----- Data listing
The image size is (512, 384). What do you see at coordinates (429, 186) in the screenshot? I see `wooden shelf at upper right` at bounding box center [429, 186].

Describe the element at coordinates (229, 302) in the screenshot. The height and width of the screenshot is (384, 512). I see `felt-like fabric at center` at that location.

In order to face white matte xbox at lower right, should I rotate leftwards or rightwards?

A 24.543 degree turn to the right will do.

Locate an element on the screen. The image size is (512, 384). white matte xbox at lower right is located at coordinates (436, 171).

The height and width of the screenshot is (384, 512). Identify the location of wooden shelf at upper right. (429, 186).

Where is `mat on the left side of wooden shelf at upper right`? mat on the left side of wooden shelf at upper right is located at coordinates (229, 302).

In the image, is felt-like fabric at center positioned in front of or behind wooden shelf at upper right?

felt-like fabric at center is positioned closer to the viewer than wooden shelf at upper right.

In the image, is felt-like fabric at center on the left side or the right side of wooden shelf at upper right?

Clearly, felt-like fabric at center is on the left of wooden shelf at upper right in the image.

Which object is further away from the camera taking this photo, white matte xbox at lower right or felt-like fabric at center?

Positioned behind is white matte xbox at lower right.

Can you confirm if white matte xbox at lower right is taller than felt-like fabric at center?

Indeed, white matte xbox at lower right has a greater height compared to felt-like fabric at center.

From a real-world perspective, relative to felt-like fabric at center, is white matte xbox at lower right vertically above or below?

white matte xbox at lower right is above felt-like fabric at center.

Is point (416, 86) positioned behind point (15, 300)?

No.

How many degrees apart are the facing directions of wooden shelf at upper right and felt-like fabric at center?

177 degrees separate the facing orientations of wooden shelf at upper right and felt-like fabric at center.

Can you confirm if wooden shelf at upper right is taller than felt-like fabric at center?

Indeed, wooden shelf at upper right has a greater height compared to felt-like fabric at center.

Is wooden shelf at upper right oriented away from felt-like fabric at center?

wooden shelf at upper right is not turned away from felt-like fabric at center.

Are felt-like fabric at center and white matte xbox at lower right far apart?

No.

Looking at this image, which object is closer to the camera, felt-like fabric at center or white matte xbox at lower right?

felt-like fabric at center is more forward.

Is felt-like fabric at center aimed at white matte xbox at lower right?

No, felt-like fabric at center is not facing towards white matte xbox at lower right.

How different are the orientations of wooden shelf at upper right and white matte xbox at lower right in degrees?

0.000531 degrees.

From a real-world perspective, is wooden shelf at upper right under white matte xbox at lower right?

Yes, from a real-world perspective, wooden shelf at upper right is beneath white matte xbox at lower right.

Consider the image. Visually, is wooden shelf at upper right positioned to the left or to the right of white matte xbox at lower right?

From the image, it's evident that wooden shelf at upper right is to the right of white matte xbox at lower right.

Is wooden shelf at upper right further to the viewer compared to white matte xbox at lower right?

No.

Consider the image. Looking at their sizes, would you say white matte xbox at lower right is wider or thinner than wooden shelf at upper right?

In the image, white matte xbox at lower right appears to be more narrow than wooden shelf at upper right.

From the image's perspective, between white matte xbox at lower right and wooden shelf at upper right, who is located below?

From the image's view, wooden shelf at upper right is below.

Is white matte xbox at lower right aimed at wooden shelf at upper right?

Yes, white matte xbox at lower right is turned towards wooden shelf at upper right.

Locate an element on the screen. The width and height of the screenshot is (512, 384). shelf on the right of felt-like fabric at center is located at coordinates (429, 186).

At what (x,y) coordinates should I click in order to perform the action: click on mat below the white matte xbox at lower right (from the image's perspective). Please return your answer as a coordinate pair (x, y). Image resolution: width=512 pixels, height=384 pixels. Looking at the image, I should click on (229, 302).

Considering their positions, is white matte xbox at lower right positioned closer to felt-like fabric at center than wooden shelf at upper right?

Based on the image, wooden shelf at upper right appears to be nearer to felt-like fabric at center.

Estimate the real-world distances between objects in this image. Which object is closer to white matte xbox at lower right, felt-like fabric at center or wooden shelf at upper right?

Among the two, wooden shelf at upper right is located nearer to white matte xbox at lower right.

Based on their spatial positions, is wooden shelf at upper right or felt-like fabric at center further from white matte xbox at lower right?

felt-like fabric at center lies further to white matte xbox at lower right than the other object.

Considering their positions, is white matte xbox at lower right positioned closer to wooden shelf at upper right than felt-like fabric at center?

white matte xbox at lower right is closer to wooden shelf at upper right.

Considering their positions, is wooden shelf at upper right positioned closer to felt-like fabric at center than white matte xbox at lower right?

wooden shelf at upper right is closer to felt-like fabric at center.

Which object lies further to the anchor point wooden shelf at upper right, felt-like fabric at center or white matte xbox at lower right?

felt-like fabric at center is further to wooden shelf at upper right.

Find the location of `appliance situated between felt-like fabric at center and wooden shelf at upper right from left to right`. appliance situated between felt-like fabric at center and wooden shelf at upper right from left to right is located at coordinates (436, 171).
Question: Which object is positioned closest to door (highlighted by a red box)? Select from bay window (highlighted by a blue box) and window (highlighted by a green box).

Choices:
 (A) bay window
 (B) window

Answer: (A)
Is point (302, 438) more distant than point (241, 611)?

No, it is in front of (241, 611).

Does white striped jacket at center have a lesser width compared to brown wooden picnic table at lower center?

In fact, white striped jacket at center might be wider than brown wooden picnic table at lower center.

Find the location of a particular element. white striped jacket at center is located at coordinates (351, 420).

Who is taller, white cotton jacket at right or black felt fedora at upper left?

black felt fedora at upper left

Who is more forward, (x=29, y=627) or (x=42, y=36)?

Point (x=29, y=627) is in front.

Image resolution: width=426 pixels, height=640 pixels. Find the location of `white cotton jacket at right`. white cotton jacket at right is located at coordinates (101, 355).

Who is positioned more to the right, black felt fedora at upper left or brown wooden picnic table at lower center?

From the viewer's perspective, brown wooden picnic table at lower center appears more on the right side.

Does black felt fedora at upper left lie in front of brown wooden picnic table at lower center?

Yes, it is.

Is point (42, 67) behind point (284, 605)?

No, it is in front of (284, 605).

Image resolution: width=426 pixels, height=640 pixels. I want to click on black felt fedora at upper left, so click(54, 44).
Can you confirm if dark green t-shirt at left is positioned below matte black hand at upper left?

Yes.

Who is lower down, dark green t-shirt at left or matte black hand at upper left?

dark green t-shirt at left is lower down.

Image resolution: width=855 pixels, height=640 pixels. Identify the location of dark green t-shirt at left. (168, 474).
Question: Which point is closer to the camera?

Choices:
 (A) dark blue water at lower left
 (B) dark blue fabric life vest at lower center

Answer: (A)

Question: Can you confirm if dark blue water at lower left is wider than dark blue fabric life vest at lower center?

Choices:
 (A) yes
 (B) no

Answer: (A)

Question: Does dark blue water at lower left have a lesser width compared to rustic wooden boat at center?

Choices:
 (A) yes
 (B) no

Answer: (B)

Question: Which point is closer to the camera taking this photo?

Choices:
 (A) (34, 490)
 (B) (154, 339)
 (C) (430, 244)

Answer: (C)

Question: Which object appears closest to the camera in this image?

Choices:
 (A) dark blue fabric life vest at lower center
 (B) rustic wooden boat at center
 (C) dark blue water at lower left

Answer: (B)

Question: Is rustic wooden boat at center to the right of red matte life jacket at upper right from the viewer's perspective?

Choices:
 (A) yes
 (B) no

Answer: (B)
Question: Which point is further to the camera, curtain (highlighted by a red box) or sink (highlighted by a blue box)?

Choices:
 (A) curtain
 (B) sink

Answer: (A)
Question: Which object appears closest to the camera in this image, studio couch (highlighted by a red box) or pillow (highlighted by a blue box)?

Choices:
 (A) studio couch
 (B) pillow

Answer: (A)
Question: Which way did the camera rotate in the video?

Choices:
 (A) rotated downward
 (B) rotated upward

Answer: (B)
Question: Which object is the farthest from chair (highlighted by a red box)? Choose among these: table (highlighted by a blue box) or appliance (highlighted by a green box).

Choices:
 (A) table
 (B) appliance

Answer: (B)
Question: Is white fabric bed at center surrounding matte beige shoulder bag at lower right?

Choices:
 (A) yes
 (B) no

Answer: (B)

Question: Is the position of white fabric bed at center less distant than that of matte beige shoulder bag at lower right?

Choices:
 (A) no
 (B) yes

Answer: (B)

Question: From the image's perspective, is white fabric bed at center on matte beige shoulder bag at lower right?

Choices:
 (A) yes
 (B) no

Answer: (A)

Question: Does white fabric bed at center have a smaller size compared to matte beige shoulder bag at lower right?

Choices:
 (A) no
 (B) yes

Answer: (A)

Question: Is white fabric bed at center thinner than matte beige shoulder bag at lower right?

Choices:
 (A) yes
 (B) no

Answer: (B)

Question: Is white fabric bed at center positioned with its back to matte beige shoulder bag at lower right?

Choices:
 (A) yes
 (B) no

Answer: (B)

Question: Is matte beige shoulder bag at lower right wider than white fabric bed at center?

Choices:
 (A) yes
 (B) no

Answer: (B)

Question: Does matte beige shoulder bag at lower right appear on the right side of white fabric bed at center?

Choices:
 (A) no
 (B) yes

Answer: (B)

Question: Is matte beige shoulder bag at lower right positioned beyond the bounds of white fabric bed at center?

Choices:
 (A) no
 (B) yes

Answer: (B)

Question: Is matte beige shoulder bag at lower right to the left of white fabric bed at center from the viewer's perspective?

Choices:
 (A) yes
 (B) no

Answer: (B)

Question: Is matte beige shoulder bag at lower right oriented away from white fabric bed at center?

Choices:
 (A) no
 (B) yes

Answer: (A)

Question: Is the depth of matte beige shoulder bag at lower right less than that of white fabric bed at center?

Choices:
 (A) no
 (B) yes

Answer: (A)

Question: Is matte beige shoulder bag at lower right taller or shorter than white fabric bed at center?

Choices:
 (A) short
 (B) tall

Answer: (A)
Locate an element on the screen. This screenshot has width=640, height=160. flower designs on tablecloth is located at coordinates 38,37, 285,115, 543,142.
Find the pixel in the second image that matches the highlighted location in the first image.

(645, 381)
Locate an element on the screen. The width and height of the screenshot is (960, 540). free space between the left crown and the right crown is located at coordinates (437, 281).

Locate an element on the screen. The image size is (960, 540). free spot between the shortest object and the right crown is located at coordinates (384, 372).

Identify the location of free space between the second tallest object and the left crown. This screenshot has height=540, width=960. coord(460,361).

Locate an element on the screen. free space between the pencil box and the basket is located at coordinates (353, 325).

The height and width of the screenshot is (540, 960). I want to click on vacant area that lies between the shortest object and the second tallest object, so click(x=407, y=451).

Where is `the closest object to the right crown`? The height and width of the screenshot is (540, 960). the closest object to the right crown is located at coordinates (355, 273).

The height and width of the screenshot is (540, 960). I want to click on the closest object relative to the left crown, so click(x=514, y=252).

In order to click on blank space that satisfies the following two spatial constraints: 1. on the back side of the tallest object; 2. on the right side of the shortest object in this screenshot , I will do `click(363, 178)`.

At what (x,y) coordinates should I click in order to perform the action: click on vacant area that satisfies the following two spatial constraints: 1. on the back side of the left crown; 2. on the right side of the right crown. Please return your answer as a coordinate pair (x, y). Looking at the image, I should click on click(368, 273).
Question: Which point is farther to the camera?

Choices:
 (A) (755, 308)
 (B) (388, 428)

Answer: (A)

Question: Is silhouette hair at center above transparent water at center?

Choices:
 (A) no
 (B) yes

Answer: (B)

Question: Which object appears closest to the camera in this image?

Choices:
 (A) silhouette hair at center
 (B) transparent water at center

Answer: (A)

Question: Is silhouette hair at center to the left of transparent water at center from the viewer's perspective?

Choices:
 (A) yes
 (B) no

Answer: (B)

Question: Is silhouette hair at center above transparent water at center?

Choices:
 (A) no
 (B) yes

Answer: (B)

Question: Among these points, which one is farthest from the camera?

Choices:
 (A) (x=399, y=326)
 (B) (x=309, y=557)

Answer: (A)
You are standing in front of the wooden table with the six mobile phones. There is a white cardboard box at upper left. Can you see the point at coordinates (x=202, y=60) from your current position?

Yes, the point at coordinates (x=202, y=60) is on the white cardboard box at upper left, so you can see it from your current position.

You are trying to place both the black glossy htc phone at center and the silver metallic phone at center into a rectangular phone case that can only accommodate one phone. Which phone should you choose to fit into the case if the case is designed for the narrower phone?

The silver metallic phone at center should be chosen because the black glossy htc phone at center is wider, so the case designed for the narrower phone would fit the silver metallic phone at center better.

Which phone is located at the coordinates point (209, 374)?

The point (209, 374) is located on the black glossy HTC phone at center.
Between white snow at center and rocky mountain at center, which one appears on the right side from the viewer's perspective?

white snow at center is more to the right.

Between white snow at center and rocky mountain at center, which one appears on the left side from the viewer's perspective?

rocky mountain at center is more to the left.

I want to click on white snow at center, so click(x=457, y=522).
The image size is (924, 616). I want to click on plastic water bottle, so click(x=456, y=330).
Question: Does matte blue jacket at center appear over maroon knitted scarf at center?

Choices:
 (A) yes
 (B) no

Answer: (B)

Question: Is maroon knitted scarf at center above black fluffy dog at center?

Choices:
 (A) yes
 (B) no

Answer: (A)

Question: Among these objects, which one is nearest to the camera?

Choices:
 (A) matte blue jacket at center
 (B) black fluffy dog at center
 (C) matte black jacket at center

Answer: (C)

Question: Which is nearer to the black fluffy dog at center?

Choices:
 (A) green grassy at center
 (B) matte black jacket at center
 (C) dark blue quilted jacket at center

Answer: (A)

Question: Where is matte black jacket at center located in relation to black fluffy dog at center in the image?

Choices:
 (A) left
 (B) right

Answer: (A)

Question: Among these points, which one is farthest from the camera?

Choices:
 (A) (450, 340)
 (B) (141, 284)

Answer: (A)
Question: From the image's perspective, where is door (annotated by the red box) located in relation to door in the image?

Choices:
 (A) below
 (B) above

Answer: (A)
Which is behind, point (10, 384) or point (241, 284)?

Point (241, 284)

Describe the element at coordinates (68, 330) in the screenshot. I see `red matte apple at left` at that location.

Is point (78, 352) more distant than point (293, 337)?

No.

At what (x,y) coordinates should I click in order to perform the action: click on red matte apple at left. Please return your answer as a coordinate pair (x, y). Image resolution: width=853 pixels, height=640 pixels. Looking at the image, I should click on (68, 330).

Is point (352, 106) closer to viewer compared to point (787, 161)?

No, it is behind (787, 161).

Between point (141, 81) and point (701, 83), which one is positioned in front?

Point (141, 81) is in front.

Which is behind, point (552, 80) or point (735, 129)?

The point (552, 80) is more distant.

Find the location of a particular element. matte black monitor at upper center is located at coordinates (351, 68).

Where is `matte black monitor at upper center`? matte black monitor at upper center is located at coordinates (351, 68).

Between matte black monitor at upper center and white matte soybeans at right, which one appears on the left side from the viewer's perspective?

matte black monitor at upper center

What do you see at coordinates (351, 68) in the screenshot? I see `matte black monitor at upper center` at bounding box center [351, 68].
----------
**Exercise directions**:
Print the data again without any changes, from the line with "From the viewer's perspective, brown" to the line with "Question: Which way", including both of those lines.

**Solution to the problem**:
From the viewer's perspective, brown wooden picnic table at lower center appears more on the right side.

Does black felt fedora at upper left lie in front of brown wooden picnic table at lower center?

Yes, it is.

Is point (42, 67) behind point (284, 605)?

No, it is in front of (284, 605).

Image resolution: width=426 pixels, height=640 pixels. I want to click on black felt fedora at upper left, so click(54, 44).
Can you confirm if dark green t-shirt at left is positioned below matte black hand at upper left?

Yes.

Who is lower down, dark green t-shirt at left or matte black hand at upper left?

dark green t-shirt at left is lower down.

Image resolution: width=855 pixels, height=640 pixels. Identify the location of dark green t-shirt at left. (168, 474).
Question: Which point is closer to the camera?

Choices:
 (A) dark blue water at lower left
 (B) dark blue fabric life vest at lower center

Answer: (A)

Question: Can you confirm if dark blue water at lower left is wider than dark blue fabric life vest at lower center?

Choices:
 (A) yes
 (B) no

Answer: (A)

Question: Does dark blue water at lower left have a lesser width compared to rustic wooden boat at center?

Choices:
 (A) yes
 (B) no

Answer: (B)

Question: Which point is closer to the camera taking this photo?

Choices:
 (A) (34, 490)
 (B) (154, 339)
 (C) (430, 244)

Answer: (C)

Question: Which object appears closest to the camera in this image?

Choices:
 (A) dark blue fabric life vest at lower center
 (B) rustic wooden boat at center
 (C) dark blue water at lower left

Answer: (B)

Question: Is rustic wooden boat at center to the right of red matte life jacket at upper right from the viewer's perspective?

Choices:
 (A) yes
 (B) no

Answer: (B)
Question: Which point is further to the camera, curtain (highlighted by a red box) or sink (highlighted by a blue box)?

Choices:
 (A) curtain
 (B) sink

Answer: (A)
Question: Which object appears closest to the camera in this image, studio couch (highlighted by a red box) or pillow (highlighted by a blue box)?

Choices:
 (A) studio couch
 (B) pillow

Answer: (A)
Question: Which way did the camera rotate in the video?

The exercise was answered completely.